====== DATA PROVIDED ======

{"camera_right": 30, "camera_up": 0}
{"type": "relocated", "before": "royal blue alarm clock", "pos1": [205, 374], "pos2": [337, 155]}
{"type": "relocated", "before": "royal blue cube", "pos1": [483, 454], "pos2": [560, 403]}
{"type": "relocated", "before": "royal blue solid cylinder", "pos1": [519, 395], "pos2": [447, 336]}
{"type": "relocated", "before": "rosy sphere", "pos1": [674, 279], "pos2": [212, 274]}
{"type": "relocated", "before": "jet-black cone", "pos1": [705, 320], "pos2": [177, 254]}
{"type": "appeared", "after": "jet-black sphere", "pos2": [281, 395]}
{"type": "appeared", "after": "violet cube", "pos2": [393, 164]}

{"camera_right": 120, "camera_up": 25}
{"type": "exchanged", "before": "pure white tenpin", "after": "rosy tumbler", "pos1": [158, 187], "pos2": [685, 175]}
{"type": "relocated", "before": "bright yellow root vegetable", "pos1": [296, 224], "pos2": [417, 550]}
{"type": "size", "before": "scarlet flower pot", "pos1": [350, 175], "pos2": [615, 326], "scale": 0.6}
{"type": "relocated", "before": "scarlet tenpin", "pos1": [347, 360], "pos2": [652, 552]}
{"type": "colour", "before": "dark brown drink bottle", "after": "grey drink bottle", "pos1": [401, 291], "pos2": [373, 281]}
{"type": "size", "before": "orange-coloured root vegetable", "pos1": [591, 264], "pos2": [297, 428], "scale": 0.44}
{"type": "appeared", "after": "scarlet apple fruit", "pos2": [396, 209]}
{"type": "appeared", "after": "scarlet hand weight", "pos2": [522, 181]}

======
====== DATA PROVIDED ======

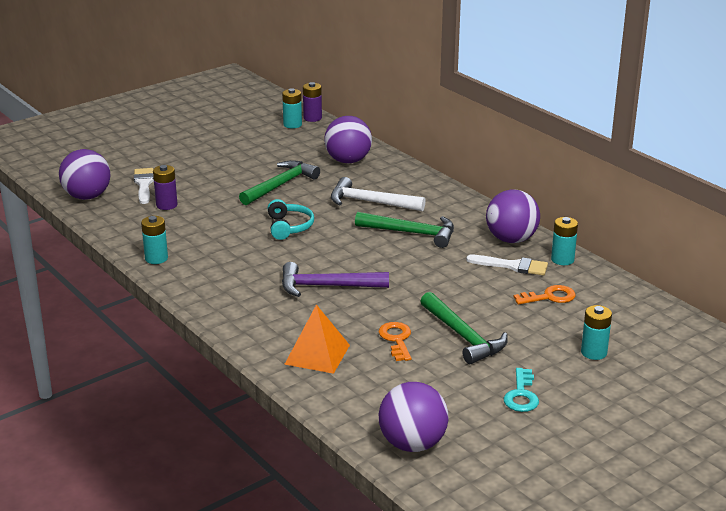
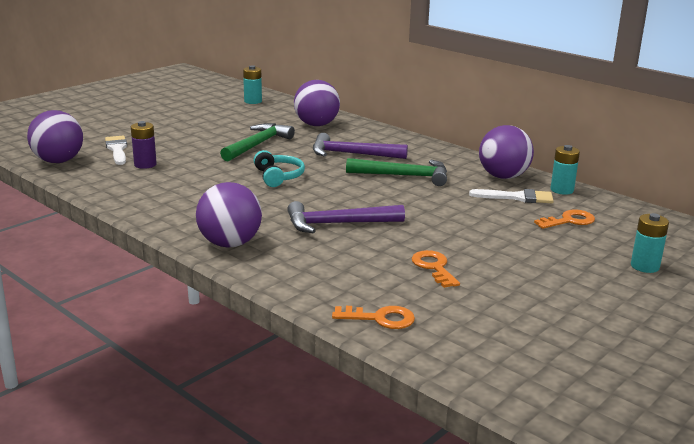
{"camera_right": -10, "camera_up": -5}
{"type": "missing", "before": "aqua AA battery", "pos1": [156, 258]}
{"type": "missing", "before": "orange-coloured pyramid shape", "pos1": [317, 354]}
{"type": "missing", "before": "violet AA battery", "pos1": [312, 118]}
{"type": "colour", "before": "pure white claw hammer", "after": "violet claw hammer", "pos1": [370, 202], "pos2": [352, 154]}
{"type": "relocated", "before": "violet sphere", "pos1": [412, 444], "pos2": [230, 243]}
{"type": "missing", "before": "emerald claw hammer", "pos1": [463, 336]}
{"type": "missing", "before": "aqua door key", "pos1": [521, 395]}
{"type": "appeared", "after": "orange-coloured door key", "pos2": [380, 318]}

======

#### TO DO
Copy every line in the listing above where the string "black" turns up.

#### TASK OUTPUT
{"type": "relocated", "before": "jet-black cone", "pos1": [705, 320], "pos2": [177, 254]}
{"type": "appeared", "after": "jet-black sphere", "pos2": [281, 395]}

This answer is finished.